§ **Provided records**:
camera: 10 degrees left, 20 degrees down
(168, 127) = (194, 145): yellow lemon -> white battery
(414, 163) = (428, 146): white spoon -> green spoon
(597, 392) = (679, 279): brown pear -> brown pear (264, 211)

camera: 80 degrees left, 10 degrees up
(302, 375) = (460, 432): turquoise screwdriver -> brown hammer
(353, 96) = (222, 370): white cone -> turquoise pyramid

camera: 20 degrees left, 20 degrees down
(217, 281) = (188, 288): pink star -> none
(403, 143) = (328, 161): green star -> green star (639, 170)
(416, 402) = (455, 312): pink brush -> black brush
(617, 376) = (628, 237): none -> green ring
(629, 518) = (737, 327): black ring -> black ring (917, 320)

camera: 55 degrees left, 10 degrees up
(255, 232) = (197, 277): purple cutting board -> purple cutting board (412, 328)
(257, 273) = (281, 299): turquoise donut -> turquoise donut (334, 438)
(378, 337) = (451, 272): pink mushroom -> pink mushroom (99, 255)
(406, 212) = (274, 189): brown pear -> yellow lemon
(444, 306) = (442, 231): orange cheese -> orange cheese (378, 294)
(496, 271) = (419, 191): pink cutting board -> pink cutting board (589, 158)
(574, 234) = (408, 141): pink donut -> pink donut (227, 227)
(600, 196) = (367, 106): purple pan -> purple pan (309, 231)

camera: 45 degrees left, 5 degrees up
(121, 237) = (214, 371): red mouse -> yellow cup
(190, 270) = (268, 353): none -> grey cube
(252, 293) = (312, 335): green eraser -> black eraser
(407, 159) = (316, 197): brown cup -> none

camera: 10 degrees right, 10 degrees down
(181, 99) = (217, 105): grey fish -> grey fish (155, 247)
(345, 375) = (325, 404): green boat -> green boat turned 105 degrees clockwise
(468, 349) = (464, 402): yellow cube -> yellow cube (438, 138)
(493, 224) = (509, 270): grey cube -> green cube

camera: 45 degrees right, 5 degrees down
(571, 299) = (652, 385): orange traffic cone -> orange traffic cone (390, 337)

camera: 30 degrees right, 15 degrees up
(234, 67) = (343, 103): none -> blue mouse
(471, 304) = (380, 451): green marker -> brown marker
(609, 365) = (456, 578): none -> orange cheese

§ **Assigned task**:
Please copy out each line of the listing above that contains the string "cheese".

§ **Output for this exercise**:
(444, 306) = (442, 231): orange cheese -> orange cheese (378, 294)
(609, 365) = (456, 578): none -> orange cheese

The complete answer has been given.